> PROBLEM DESCRIPTION
Within the listing below, please copy exactly the lines between the line holding "IR1: KY-022 -> VS1838B" and the line holding "MATRIX pin DIN: GP2 -> GP19", inclusive.

> DATASET CONTENT
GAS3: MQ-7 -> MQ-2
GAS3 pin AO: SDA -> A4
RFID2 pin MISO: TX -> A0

--

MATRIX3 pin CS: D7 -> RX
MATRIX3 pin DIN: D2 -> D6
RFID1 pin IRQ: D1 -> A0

* * *

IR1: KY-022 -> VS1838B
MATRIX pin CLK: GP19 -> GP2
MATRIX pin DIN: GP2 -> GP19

> ANSWER TO THIS PROBLEM
IR1: KY-022 -> VS1838B
MATRIX pin CLK: GP19 -> GP2
MATRIX pin DIN: GP2 -> GP19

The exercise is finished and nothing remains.